[Opening EXTRACTED DATA section]
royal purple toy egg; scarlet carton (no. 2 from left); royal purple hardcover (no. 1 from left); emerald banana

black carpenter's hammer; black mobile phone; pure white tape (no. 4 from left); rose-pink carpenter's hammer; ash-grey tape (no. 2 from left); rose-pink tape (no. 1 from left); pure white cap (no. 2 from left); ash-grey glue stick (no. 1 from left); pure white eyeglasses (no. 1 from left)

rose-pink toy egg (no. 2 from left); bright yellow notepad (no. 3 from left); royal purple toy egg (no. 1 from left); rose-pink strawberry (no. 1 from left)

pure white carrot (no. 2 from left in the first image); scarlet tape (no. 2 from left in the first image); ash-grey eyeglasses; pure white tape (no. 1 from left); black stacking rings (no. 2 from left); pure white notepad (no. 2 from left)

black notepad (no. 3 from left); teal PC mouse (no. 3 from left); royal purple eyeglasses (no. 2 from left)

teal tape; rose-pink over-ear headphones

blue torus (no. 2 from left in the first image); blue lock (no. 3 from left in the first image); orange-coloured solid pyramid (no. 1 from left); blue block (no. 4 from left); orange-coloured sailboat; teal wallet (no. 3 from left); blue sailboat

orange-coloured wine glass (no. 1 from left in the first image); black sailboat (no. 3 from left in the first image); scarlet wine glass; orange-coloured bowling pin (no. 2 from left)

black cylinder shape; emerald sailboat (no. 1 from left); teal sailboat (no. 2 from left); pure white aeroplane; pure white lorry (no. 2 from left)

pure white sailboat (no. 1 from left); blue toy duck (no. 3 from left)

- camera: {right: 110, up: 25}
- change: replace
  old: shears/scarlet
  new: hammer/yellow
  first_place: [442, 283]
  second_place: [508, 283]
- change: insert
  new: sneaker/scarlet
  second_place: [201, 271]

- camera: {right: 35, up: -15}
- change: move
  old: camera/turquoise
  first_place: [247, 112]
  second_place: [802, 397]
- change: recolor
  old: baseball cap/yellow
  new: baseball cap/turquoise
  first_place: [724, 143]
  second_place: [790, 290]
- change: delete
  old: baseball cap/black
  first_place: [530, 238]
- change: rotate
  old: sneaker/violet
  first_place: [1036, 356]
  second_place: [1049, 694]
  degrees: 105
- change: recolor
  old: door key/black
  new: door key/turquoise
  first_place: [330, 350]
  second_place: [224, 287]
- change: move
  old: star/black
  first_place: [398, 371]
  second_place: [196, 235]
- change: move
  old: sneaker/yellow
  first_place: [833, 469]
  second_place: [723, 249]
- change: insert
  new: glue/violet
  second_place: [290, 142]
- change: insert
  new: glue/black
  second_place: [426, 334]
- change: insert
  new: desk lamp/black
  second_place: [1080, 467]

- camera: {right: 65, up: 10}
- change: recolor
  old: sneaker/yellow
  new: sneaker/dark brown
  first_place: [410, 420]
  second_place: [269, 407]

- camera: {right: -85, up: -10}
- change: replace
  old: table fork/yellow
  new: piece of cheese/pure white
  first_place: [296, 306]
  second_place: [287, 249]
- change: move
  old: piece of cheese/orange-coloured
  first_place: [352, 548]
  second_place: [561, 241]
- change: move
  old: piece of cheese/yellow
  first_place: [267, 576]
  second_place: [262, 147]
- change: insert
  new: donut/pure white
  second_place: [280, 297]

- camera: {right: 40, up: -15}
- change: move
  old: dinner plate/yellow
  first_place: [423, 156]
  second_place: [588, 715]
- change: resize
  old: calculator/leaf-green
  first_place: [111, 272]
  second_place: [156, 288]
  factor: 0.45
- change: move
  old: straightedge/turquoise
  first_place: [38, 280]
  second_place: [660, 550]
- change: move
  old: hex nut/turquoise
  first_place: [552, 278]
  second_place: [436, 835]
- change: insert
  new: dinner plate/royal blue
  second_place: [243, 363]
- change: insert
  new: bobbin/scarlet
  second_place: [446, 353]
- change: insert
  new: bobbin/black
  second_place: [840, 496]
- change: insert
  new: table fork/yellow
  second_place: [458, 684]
[Closing EXTRACTED DATA section]
# GOAL OF THE EXERCISE
Return only the number of lines above that include the word "emerald".

# WRITTEN RESPONSE
2